§ **WHAT NEEDS TO BE DONE**: Report every line below that carries the word "VEXT".

§ **MATERIAL PROVIDED**:
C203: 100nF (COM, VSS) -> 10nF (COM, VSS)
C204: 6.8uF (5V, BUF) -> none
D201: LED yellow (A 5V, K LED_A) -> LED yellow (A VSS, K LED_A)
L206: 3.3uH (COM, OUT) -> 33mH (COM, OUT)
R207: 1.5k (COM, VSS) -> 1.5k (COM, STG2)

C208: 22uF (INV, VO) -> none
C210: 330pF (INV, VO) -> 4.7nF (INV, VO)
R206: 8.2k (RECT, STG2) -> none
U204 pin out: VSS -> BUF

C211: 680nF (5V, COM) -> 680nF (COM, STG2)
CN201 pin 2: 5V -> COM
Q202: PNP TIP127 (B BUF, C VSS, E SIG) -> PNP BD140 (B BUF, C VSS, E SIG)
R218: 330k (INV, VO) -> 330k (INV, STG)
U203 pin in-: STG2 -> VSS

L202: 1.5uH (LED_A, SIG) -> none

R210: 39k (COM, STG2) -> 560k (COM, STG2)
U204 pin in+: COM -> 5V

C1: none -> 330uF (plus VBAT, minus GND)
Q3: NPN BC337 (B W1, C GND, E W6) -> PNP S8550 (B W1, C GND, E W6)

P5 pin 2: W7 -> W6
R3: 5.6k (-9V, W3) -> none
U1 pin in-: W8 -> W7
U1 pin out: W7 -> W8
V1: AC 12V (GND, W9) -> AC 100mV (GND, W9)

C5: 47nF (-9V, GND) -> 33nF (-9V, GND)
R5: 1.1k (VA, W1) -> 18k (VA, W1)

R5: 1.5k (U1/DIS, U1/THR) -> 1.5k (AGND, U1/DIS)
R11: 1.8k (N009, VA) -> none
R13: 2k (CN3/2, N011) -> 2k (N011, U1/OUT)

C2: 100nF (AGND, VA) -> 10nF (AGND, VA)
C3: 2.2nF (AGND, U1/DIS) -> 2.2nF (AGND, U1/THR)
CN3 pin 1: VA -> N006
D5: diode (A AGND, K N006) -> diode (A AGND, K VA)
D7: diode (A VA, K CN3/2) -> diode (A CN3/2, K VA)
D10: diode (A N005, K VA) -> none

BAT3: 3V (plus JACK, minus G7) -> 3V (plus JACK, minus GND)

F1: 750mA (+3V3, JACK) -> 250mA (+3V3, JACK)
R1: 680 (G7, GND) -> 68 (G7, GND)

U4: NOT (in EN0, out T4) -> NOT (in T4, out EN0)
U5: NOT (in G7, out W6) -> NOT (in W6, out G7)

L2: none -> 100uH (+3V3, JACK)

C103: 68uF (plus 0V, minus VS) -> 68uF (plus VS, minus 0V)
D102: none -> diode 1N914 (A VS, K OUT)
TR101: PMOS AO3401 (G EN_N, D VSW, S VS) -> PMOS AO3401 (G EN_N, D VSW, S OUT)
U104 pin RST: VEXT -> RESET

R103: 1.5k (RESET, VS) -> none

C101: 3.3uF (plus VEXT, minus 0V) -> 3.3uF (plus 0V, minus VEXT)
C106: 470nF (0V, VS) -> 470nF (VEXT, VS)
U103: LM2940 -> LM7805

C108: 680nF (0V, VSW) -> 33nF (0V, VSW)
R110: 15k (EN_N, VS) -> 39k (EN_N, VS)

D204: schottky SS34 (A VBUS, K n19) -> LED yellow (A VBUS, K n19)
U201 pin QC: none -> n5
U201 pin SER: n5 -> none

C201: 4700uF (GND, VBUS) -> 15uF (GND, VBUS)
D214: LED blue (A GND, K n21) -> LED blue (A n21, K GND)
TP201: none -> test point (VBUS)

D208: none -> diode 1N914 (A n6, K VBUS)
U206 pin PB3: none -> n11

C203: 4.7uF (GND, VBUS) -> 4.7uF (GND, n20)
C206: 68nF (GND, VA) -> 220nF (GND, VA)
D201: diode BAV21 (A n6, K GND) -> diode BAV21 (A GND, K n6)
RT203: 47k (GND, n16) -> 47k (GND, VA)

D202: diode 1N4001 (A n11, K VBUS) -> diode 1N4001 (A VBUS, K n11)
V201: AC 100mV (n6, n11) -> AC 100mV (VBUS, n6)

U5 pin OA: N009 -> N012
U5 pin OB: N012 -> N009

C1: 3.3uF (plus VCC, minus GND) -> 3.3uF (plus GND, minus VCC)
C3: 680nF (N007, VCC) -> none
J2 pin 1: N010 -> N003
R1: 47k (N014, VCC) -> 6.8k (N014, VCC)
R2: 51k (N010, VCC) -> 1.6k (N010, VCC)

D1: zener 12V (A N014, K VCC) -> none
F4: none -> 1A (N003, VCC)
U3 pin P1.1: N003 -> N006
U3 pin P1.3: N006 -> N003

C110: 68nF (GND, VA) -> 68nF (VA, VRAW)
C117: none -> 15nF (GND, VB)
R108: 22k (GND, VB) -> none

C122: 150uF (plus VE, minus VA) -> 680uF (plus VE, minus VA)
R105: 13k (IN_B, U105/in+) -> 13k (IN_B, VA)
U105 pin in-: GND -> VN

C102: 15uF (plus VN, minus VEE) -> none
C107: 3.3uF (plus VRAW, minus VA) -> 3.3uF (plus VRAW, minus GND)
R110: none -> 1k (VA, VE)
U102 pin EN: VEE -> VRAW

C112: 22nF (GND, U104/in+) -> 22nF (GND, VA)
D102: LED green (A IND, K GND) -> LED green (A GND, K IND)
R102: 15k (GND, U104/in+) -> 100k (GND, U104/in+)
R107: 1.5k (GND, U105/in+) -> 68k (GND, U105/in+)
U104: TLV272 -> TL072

§ **SOLUTION TO THIS EXERCISE**:
U104 pin RST: VEXT -> RESET
C101: 3.3uF (plus VEXT, minus 0V) -> 3.3uF (plus 0V, minus VEXT)
C106: 470nF (0V, VS) -> 470nF (VEXT, VS)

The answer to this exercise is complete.